• [Activity]
In the data below, find each line carrying the string "yellow" and copy it out.

• [Source records]
□ □ □ □ □

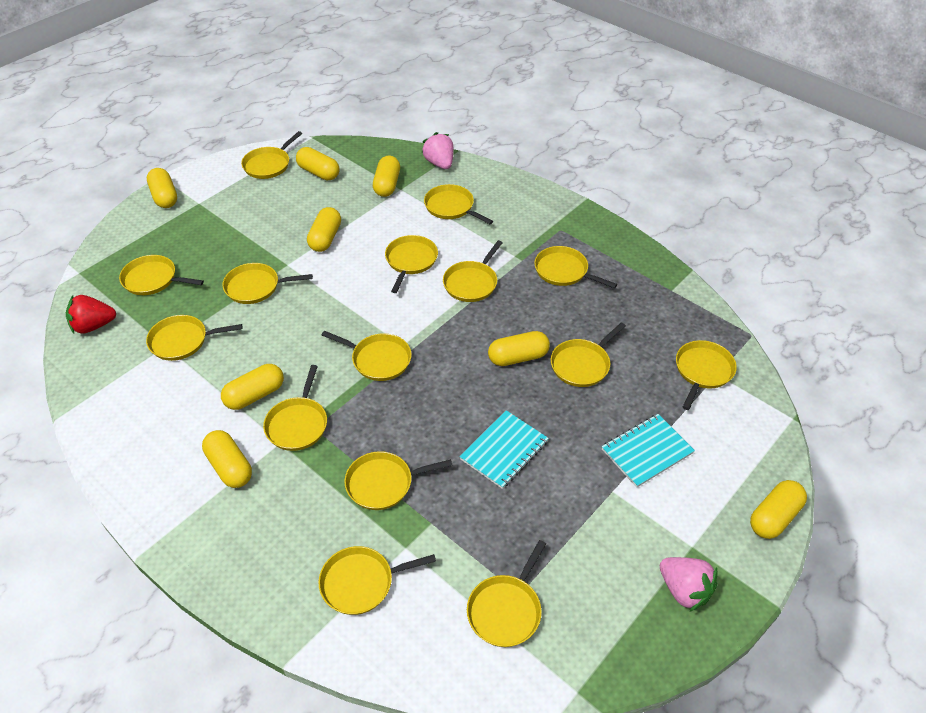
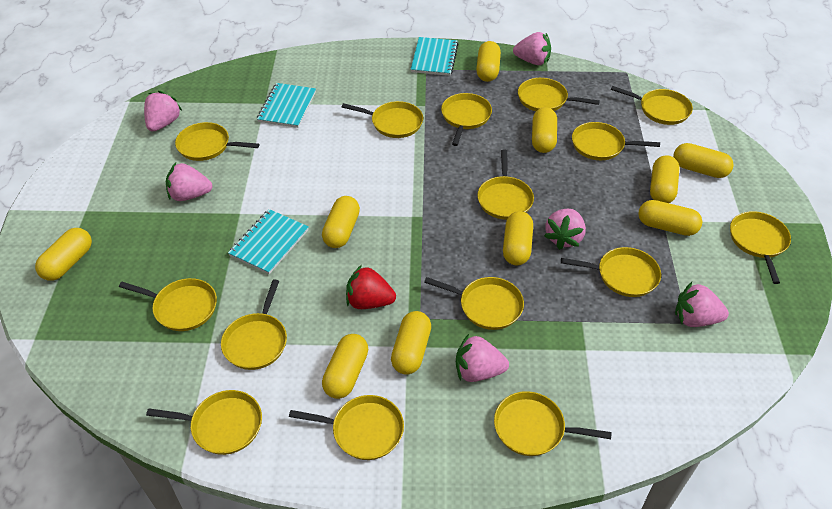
pink strawberry: 2 -> 6
turquoise notebook: 2 -> 3
yellow capsule: 8 -> 10

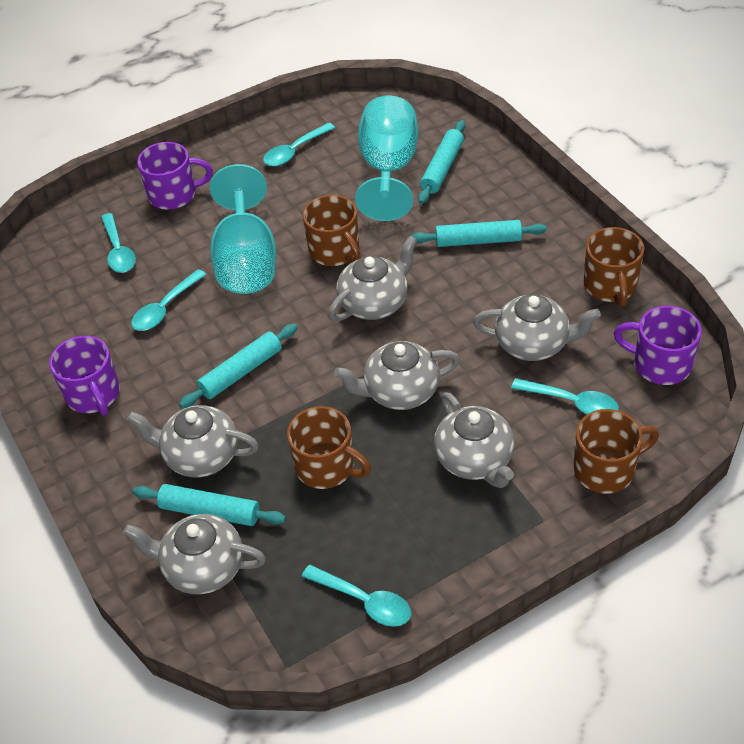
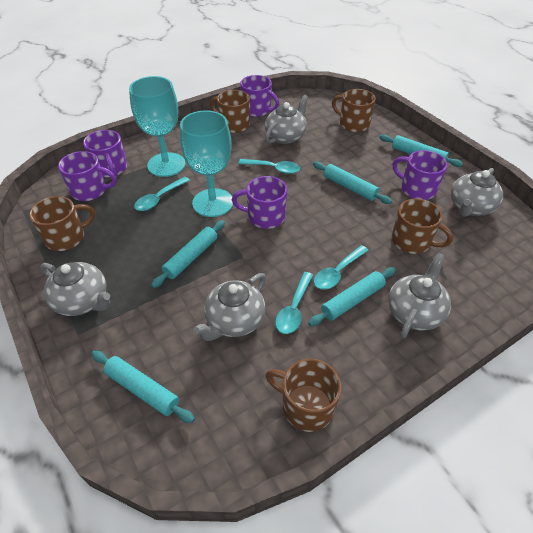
brown mug: 4 -> 5
grey teapot: 6 -> 5
purple mug: 3 -> 5
turquoise rolling pin: 4 -> 5
turquoise spoon: 5 -> 4

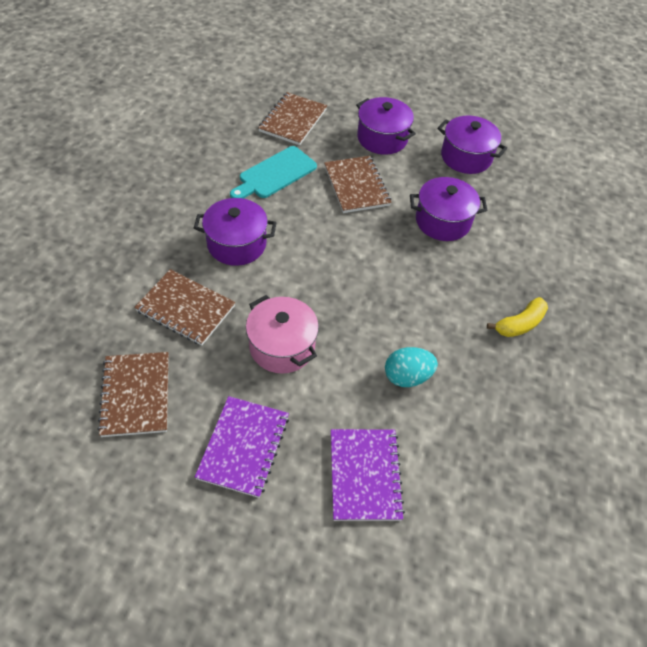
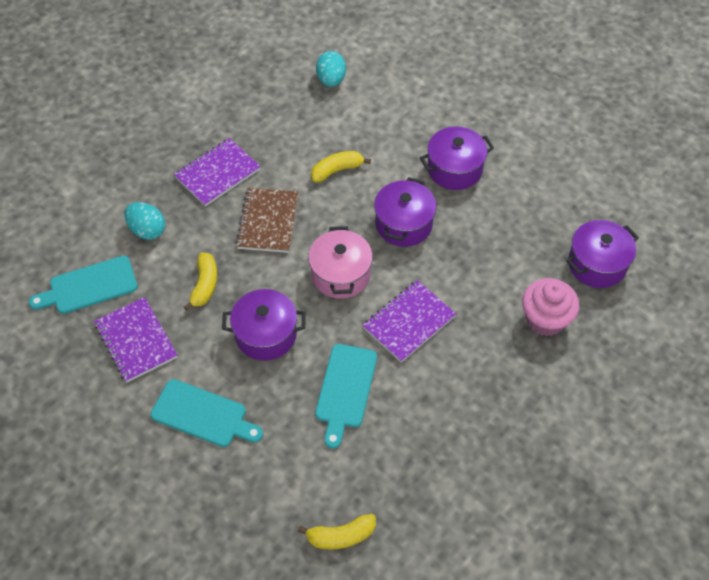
brown notebook: 4 -> 1
pink cupcake: 0 -> 1
purple notebook: 2 -> 3
turquoise cutting board: 1 -> 3
turquoise egg: 1 -> 2
yellow banana: 1 -> 3

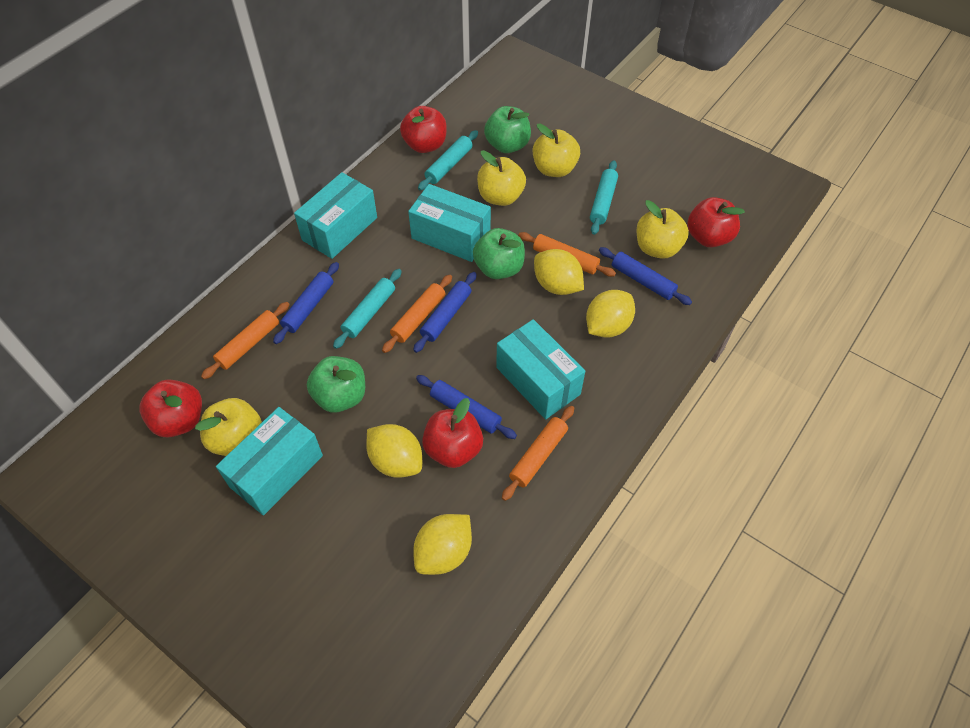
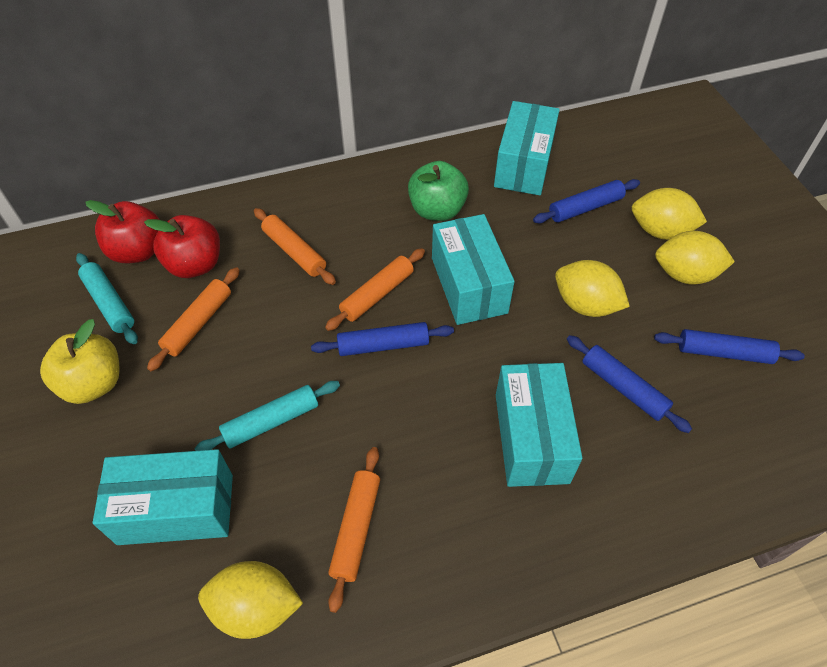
green apple: 3 -> 1
red apple: 4 -> 2
turquoise rolling pin: 3 -> 2
yellow apple: 4 -> 1

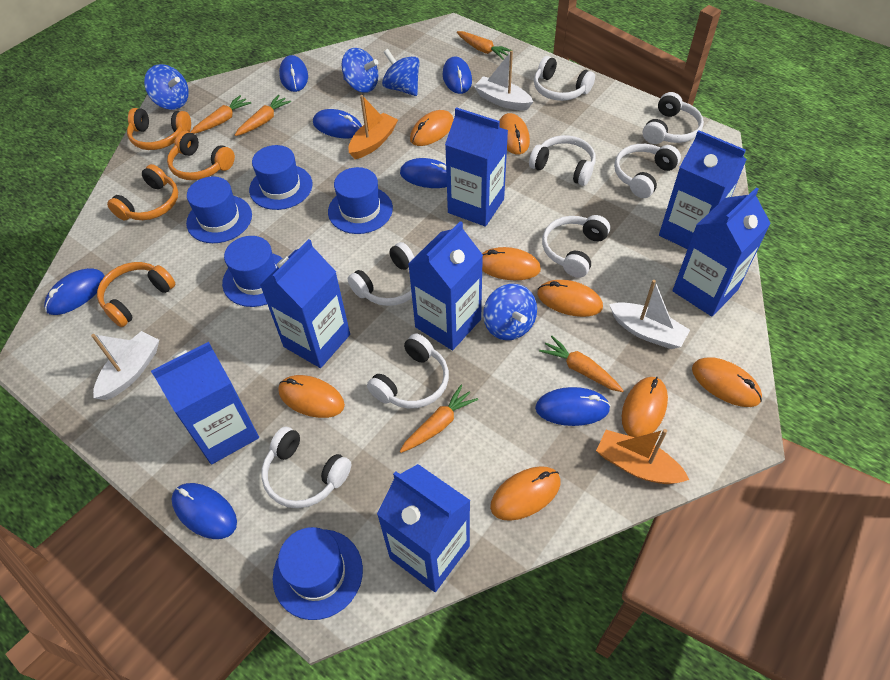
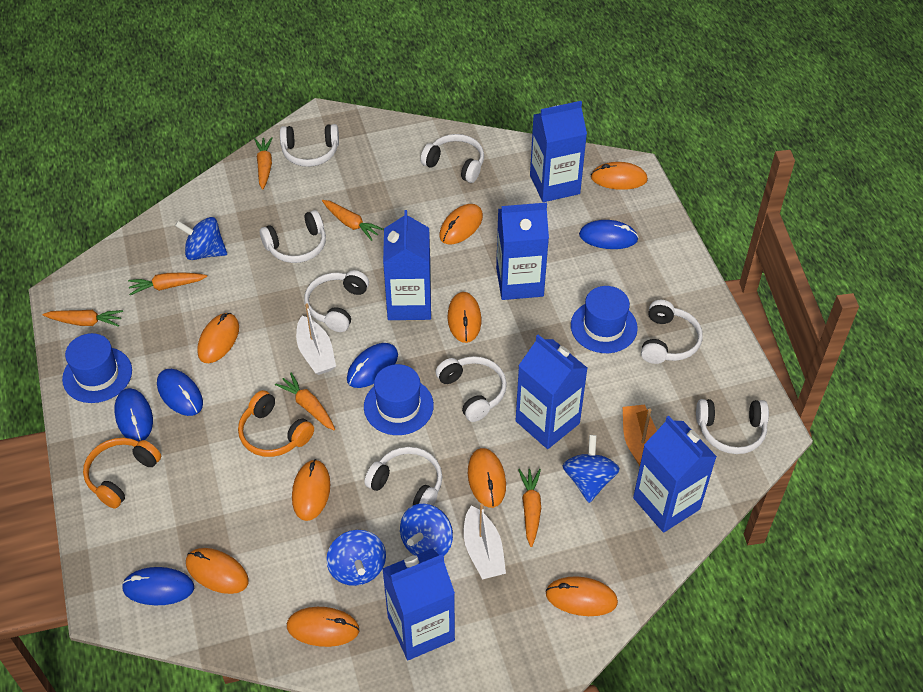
blue carton: 7 -> 6
blue hat: 5 -> 3
blue mouse: 7 -> 5
orange boat: 2 -> 1
orange carrot: 5 -> 6
orange headphones: 4 -> 2
orange mouse: 8 -> 9
white boat: 3 -> 2

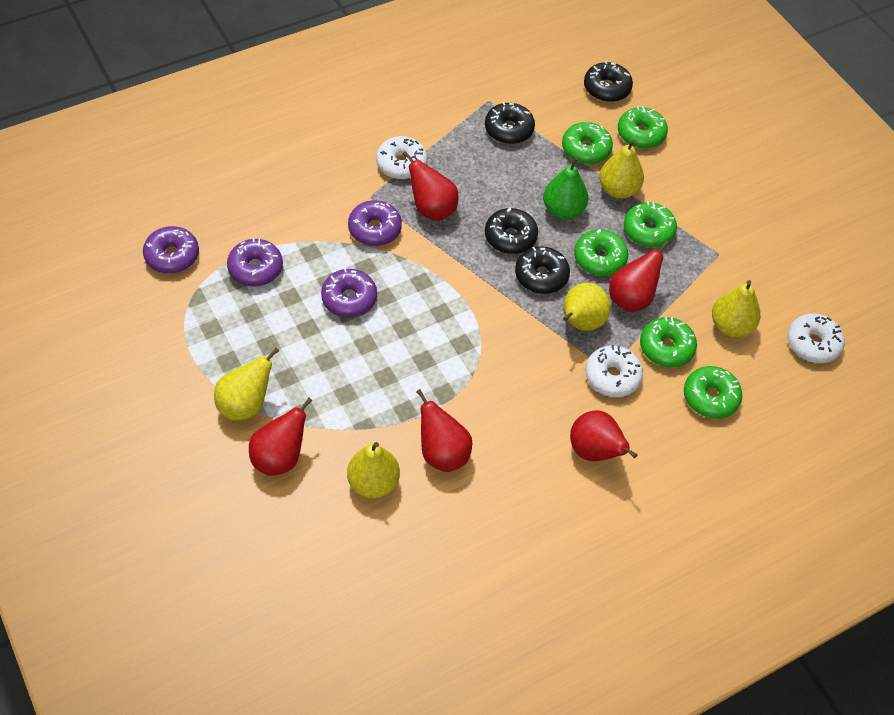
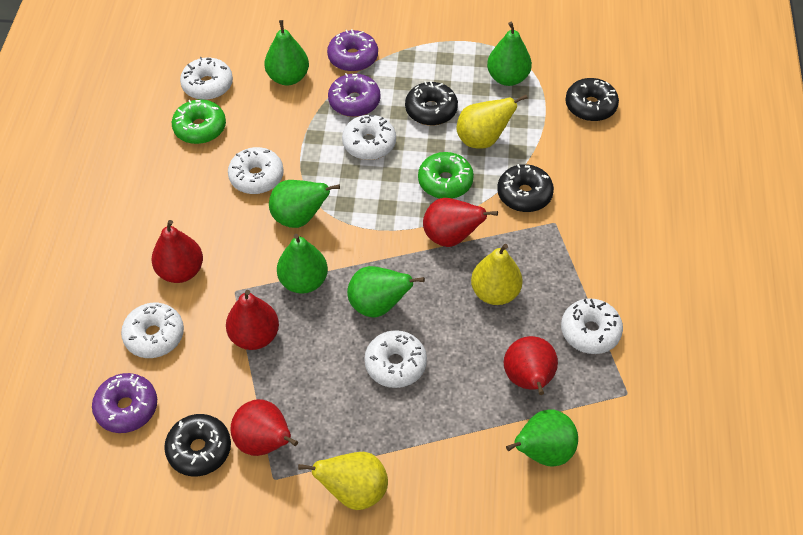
green donut: 6 -> 2
green pear: 1 -> 6
purple donut: 4 -> 3
white donut: 3 -> 6
yellow pear: 5 -> 3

□ □ □ □ □

• [Exercise answer]
yellow capsule: 8 -> 10
yellow banana: 1 -> 3
yellow apple: 4 -> 1
yellow pear: 5 -> 3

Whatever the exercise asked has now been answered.